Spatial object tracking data
━━━
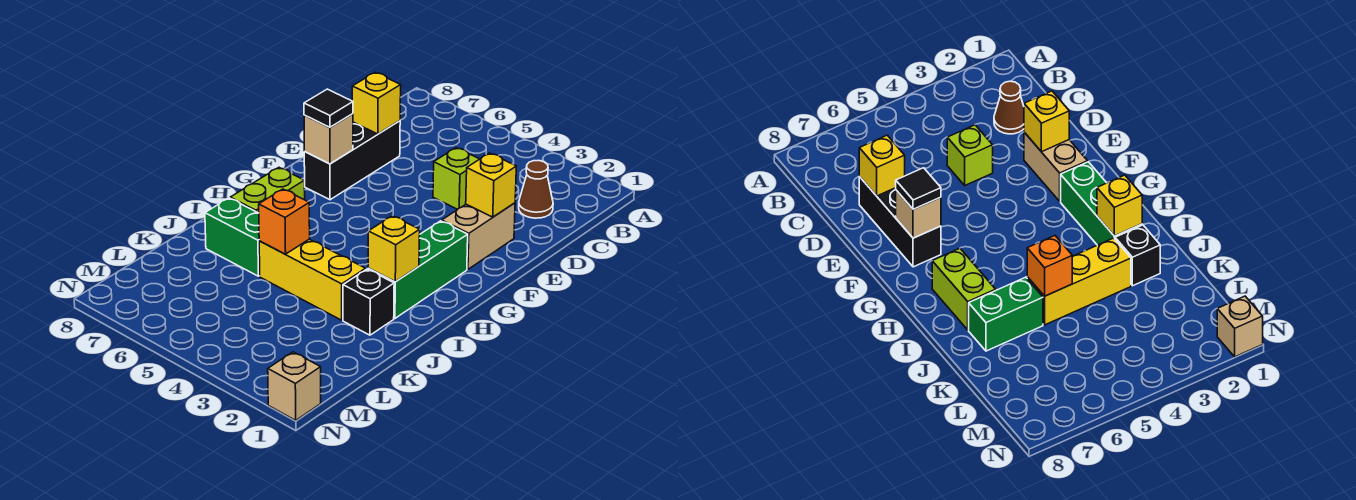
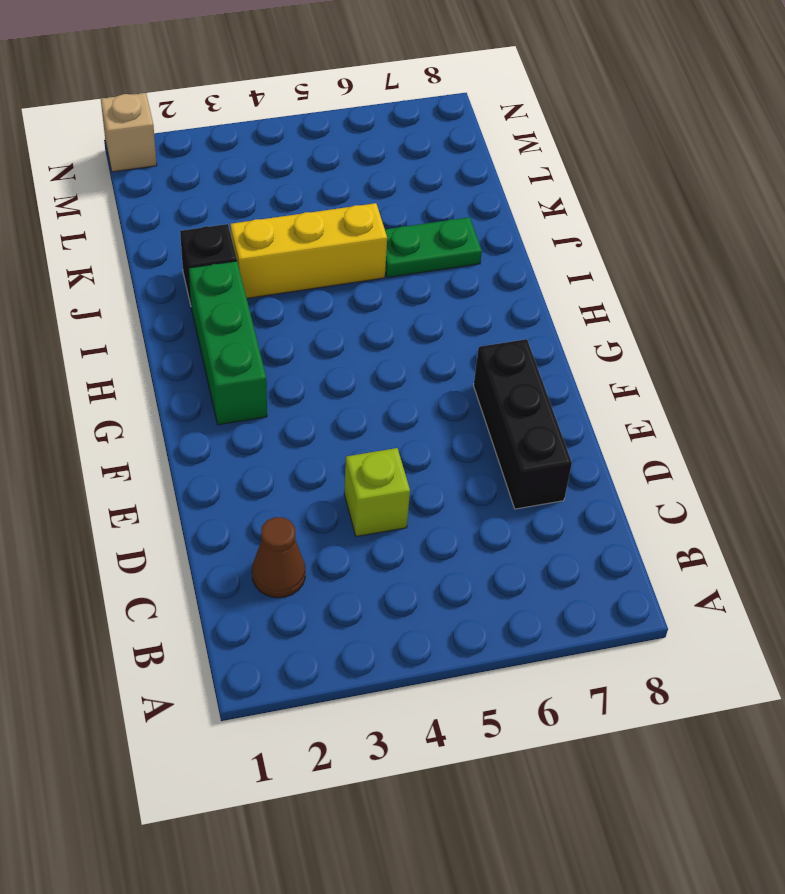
green plate J6:J7 level 1 -> green brick J6:J7 level 1
none -> tan brick E2:F2 level 1
none -> lime brick H7:I7 level 1
none -> yellow brick D7 level 2

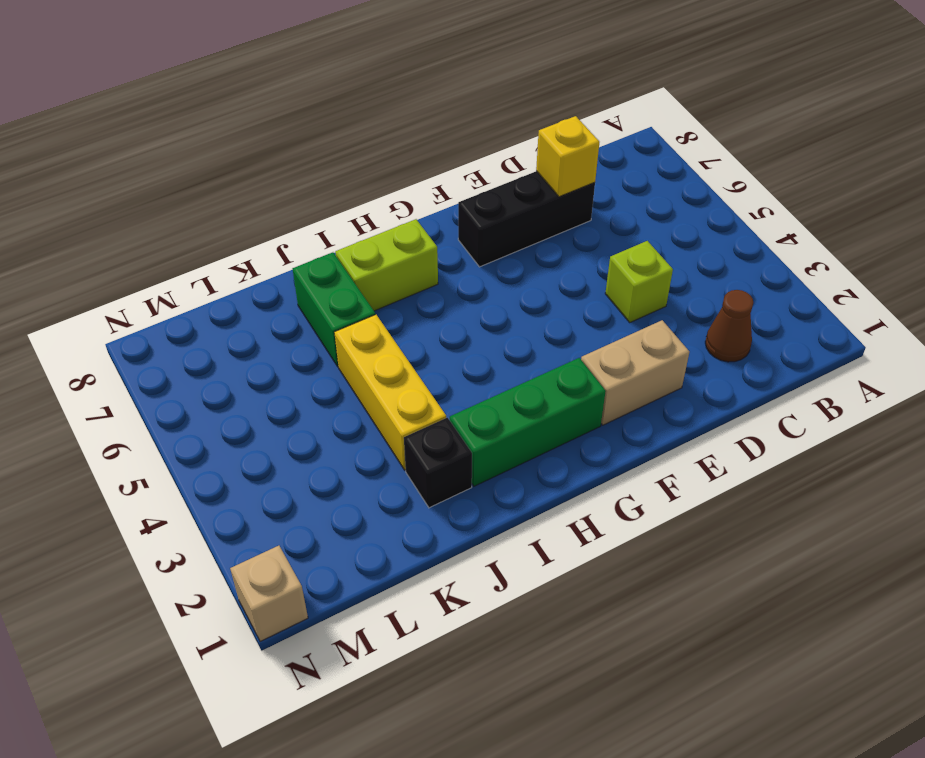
none -> yellow brick E2 level 2
none -> tan brick F7 level 2
none -> yellow brick I2 level 2

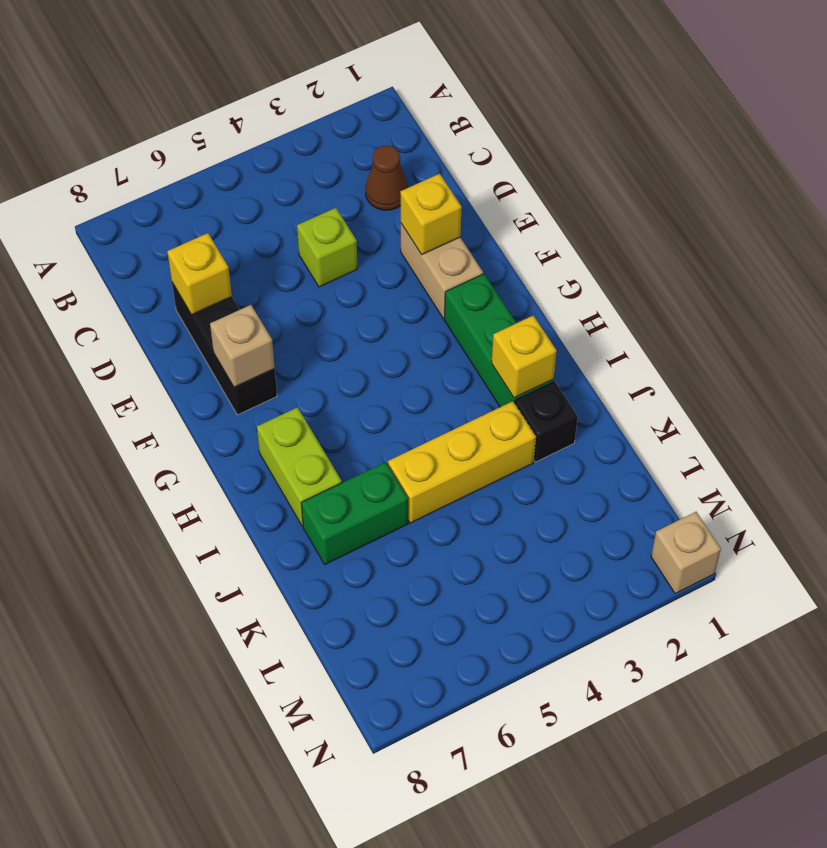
none -> orange brick J5 level 2
none -> black tile F7 level 3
━━━
** What is required **
Retype all records exactly as shown above, images excluded.

** Exercise result **
green plate J6:J7 level 1 -> green brick J6:J7 level 1
none -> tan brick E2:F2 level 1
none -> lime brick H7:I7 level 1
none -> yellow brick D7 level 2

none -> yellow brick E2 level 2
none -> tan brick F7 level 2
none -> yellow brick I2 level 2

none -> orange brick J5 level 2
none -> black tile F7 level 3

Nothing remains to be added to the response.